• Problem requirements
Convert the lines from the one with "Return every road" up to and including the one with "road 3 (track): [(511,244),(419,264),(363,230),(332,237)]" into a JSON list of strings, one string per line, leaving out blank lines.

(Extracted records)
◆ ◆ ◆ ◆ ◆ ◆ ◆
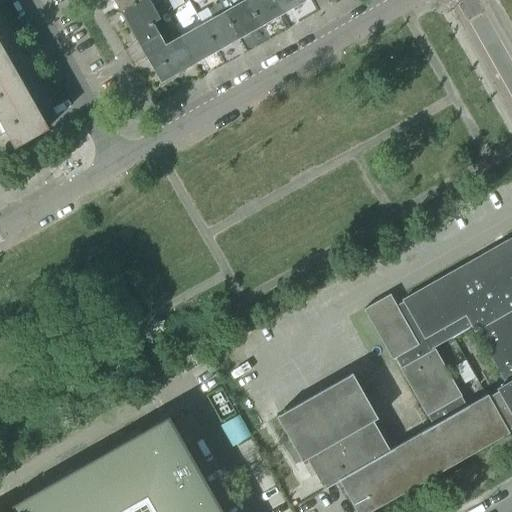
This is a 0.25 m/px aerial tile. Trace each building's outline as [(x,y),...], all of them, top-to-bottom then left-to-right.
[(112,0),(120,12),(140,0),(112,0)] [(140,0),(120,12),(138,45),(158,34),(152,22),(159,18),(148,0),(140,0)] [(168,0),(173,8),(183,3),(181,0),(168,0)] [(244,0),(224,12),(238,39),(259,27),(244,0)] [(273,0),(244,0),(259,27),(282,14),(273,0)] [(303,0),(273,0),(282,14),(304,1),(303,0)] [(212,18),(201,24),(216,51),(238,39),(224,12),(219,3),(208,9),(212,18)] [(201,24),(179,37),(194,63),(216,51),(201,24)] [(138,45),(145,56),(164,45),(158,34),(138,45)] [(171,57),(152,69),(160,83),(194,63),(179,37),(171,41),(164,45),(171,57)] [(0,69),(10,63),(0,45),(0,69)] [(145,56),(152,69),(171,57),(164,45),(145,56)] [(10,63),(0,69),(0,123),(13,147),(47,128),(31,100),(32,100),(26,91),(10,63)] [(275,416),(301,462),(305,459),(323,490),(338,481),(338,482),(355,511),(368,511),(506,433),(507,434),(508,433),(507,431),(511,427),(511,238),(469,263),(469,262),(451,272),(452,272),(403,300),(401,300),(403,302),(396,306),(389,295),(363,310),(366,316),(367,316),(387,353),(391,360),(394,358),(432,426),(419,433),(392,448),(388,450),(372,421),(376,419),(351,373),(348,375),(278,415),(275,416)] [(251,438),(237,414),(221,423),(235,448),(251,438)] [(14,506),(17,511),(219,511),(205,487),(167,419),(14,506)]
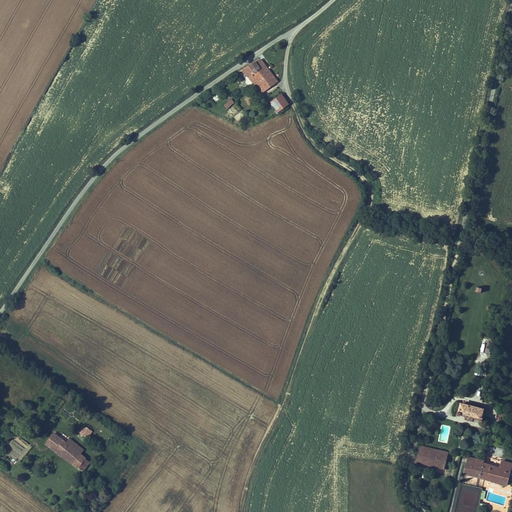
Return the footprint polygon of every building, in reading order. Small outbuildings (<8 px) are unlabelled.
[(266,57),(248,69),(258,83),(275,70),(266,57)] [(283,81),(275,70),(258,83),(265,93),(283,81)] [(260,99),(256,93),(250,97),(254,103),(260,99)] [(294,103),(287,93),(277,99),(281,106),(284,109),(294,103)] [(232,98),(225,103),(229,107),(235,102),(232,98)] [(486,405),(461,402),(459,413),(484,416),(486,405)] [(97,428),(89,423),(85,428),(93,434),(97,428)] [(64,432),(61,429),(51,439),(55,442),(64,432)] [(68,435),(64,432),(55,442),(79,460),(86,451),(88,449),(69,433),(68,435)] [(453,450),(424,444),(421,458),(432,463),(449,467),(453,450)] [(95,458),(86,451),(79,460),(88,467),(95,458)] [(471,454),(469,460),(483,464),(484,460),(485,456),(471,454)] [(499,464),(484,460),(483,464),(469,460),(468,470),(476,472),(507,482),(511,465),(511,460),(502,457),(499,464)]
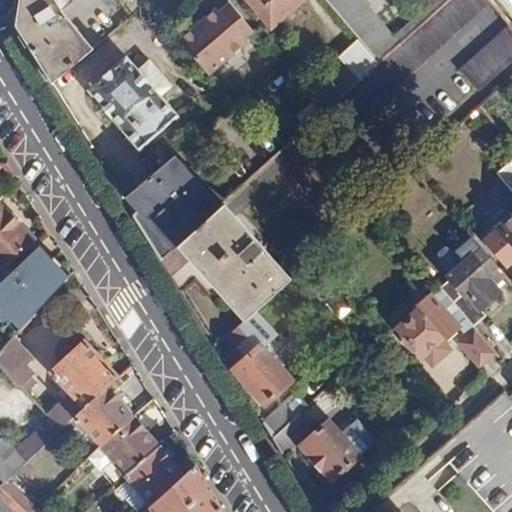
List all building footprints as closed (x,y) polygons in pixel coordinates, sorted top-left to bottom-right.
[(17,0),(15,24),(26,42),(52,84),(91,51),(54,5),(59,0),(17,0)] [(242,0),(267,29),(299,0),(242,0)] [(322,0),(357,41),(379,65),(398,48),(356,0),(322,0)] [(379,65),(325,113),(344,134),(492,3),(490,0),(452,0),(398,48),(379,65)] [(221,15),(182,46),(206,76),(245,44),(242,40),(251,32),(232,10),(223,18),(221,15)] [(511,26),(462,70),(482,93),(511,65),(511,26)] [(341,73),(309,101),(322,116),(325,113),(379,65),(357,41),(332,62),(341,73)] [(119,56),(82,89),(136,150),(173,116),(119,56)] [(158,260),(176,245),(215,210),(179,168),(171,159),(124,197),(130,206),(136,213),(132,215),(158,260)] [(511,170),(502,179),(511,190),(511,170)] [(511,217),(497,189),(469,204),(480,225),(490,220),(496,232),(511,223),(511,217)] [(36,246),(0,200),(0,270),(5,277),(36,246)] [(224,299),(242,320),(250,313),(289,278),(222,204),(215,210),(176,245),(185,255),(189,260),(193,265),(215,289),(224,299)] [(511,224),(492,241),(511,266),(511,224)] [(37,245),(36,246),(5,277),(0,282),(0,317),(3,321),(8,316),(20,328),(68,277),(37,245)] [(466,302),(455,311),(466,324),(473,333),(486,322),(479,313),(499,297),(494,290),(506,281),(484,255),(450,283),(466,302)] [(414,314),(395,330),(419,359),(422,356),(430,368),(449,352),(444,345),(459,333),(458,330),(466,324),(455,311),(440,291),(430,299),(428,296),(411,311),(414,314)] [(232,370),(230,372),(260,405),(285,382),(257,351),(272,338),(250,313),(242,320),(222,338),(233,350),(222,359),(232,370)] [(30,360),(10,339),(0,350),(0,367),(24,392),(32,384),(27,378),(31,374),(23,367),(30,360)] [(72,416),(106,388),(116,380),(84,343),(50,373),(67,394),(45,413),(58,427),(72,416)] [(470,388),(456,372),(463,366),(453,354),(429,375),(454,402),(470,388)] [(100,448),(133,417),(106,388),(72,416),(100,448)] [(511,511),(511,403),(504,395),(437,453),(443,460),(490,511),(511,511)] [(262,425),(271,439),(292,420),(282,408),(262,425)] [(126,476),(159,446),(133,417),(100,448),(126,476)] [(292,420),(271,439),(280,455),(308,430),(295,417),(292,420)] [(331,417),(297,448),(332,485),(364,455),(363,454),(378,440),(358,418),(343,431),(331,417)] [(24,461),(1,435),(0,436),(0,455),(14,470),(24,461)] [(150,503),(183,473),(159,446),(126,476),(150,503)] [(14,470),(0,455),(0,477),(3,481),(14,470)] [(148,505),(152,511),(218,511),(222,510),(193,464),(183,473),(150,503),(148,505)] [(6,484),(0,489),(0,500),(12,511),(30,511),(33,510),(6,484)] [(12,511),(0,500),(0,511),(12,511)]
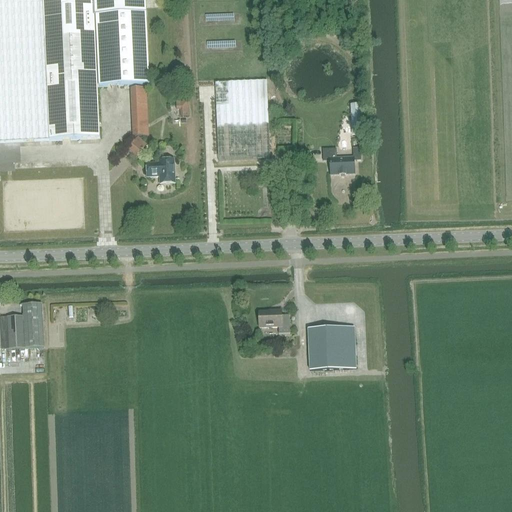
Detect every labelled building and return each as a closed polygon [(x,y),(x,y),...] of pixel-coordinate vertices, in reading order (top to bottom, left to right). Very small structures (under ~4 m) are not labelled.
[(0,0),(0,143),(100,139),(97,88),(149,85),(145,0),(0,0)] [(270,159),(267,81),(215,83),(218,161),(270,159)] [(350,137),(359,137),(359,106),(350,106),(350,137)] [(330,162),(331,176),(339,176),(339,177),(346,176),(346,175),(355,175),(354,161),(361,161),(360,148),(353,149),(353,158),(337,159),(336,149),(323,150),(323,162),(330,162)] [(159,161),(159,164),(146,165),(147,178),(159,178),(160,185),(175,184),(174,160),(159,161)] [(23,306),(23,317),(0,318),(0,350),(43,348),(42,305),(23,306)] [(137,305),(137,317),(173,317),(173,305),(137,305)] [(279,335),(290,335),(289,316),(281,316),(281,312),(272,312),(272,313),(259,314),(260,329),(279,328),(279,335)] [(127,331),(127,323),(112,322),(112,331),(127,331)] [(310,372),(355,370),(354,329),(308,330),(310,372)]
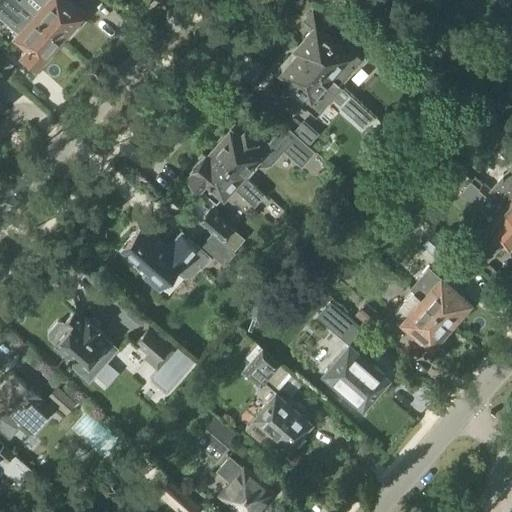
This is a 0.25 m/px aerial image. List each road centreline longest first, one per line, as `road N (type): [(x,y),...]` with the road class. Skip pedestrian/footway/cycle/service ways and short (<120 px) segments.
road 1 (residential): [(199,0),(0,220)]
road 2 (residential): [(380,511),(511,364)]
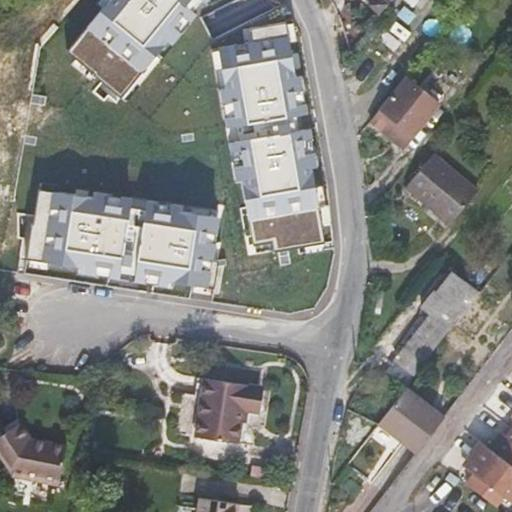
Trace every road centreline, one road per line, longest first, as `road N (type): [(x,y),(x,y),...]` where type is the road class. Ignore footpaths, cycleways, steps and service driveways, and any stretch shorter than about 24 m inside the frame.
road 1 (residential): [(305,0),(328,51),(358,245),(338,349)]
road 2 (residential): [(338,349),(115,318),(62,337)]
road 3 (residential): [(338,349),(302,511)]
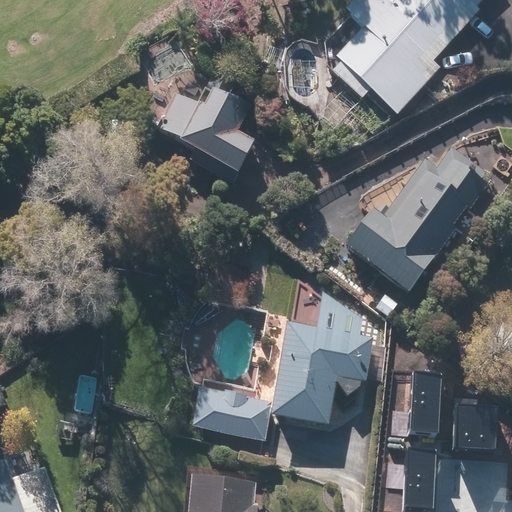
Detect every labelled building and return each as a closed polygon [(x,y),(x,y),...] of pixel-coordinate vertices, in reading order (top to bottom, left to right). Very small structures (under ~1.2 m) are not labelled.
[(336,61),(385,106),(397,118),(441,71),(433,64),(481,14),(476,9),(484,0),(357,0),(345,14),(357,25),(350,33),(357,39),(336,61)] [(173,100),(155,132),(194,154),(188,165),(231,189),(255,146),(238,136),(246,123),(236,117),(241,109),(214,95),(202,116),(173,100)] [(474,214),(497,181),(453,151),(438,172),(424,162),(384,220),(372,212),(346,250),(409,293),(467,209),(474,214)] [(372,343),(358,340),(362,316),(319,309),(315,333),(289,329),(273,421),(328,430),(336,381),(365,386),(372,343)] [(407,377),(403,433),(433,436),(438,380),(407,377)] [(270,405),(200,396),(195,434),(264,444),(270,405)] [(454,409),(454,446),(495,447),(496,410),(454,409)] [(408,450),(404,506),(434,508),(439,453),(408,450)] [(0,511),(58,511),(47,470),(4,483),(0,467),(0,511)] [(258,511),(259,503),(251,503),(251,482),(192,480),(190,511),(258,511)]
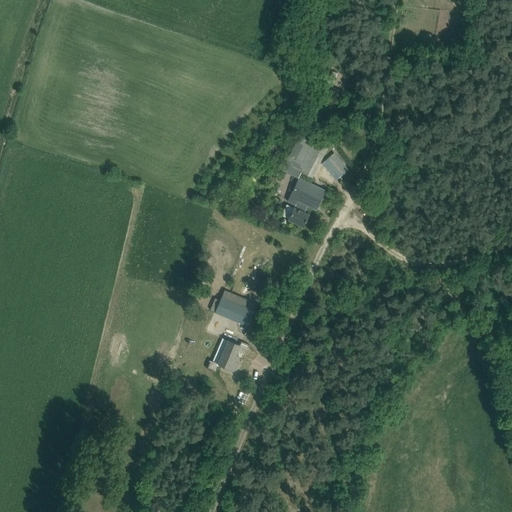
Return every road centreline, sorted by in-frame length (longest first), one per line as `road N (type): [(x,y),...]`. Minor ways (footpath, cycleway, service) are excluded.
road 1 (unclassified): [(217,511),(332,237),(353,207)]
road 2 (track): [(353,207),(387,131),(402,0)]
road 3 (track): [(511,244),(419,264),(363,230),(332,237)]
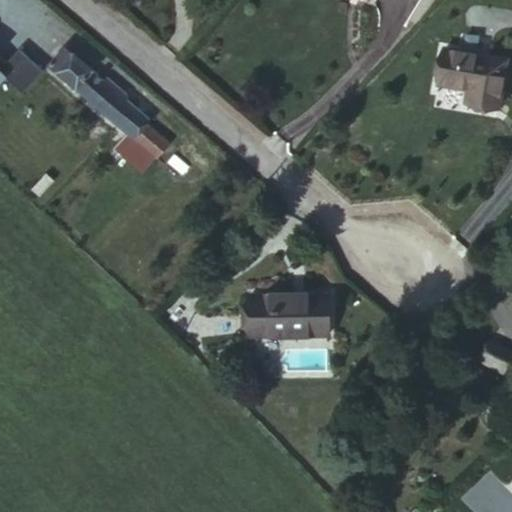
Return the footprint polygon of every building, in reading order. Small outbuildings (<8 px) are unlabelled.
[(107,81),(93,69),(65,46),(50,65),(129,132),(116,148),(144,172),(180,132),(113,74),(107,81)] [(0,83),(7,76),(26,93),(46,71),(22,49),(9,63),(0,54),(0,83)] [(439,82),(469,89),(477,91),(475,102),(498,107),(507,60),(445,49),(439,82)] [(98,62),(93,69),(107,81),(113,74),(98,62)] [(477,91),(469,89),(467,101),(475,102),(477,91)] [(292,301),(293,294),(252,294),(253,335),(329,334),(328,293),(307,294),(307,301),(292,301)] [(488,348),(480,358),(501,375),(509,364),(488,348)]
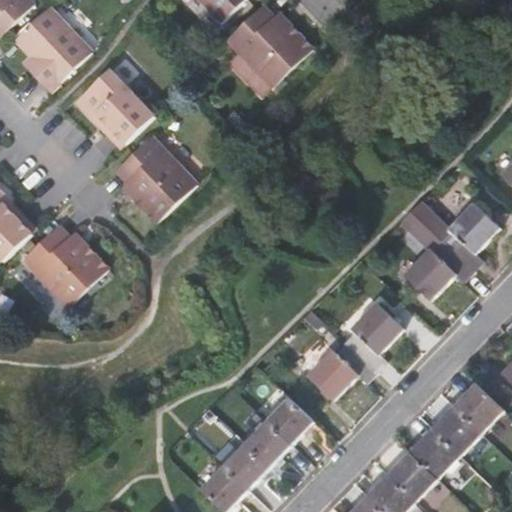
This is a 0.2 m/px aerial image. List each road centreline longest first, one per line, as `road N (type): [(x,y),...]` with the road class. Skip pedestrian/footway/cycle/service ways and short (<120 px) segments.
◆ ◆ ◆ ◆ ◆ ◆ ◆
• Problem solution
[
  "Return every road centreline, sorted by in-frame length (longest first), one per line as `road N (type): [(x,y),...]`. Minor ways (footpath, cycleway, service) are excluded.",
  "road 1 (unclassified): [(217,511),(332,237),(353,207)]",
  "road 2 (track): [(353,207),(387,131),(402,0)]",
  "road 3 (track): [(511,244),(419,264),(363,230),(332,237)]"
]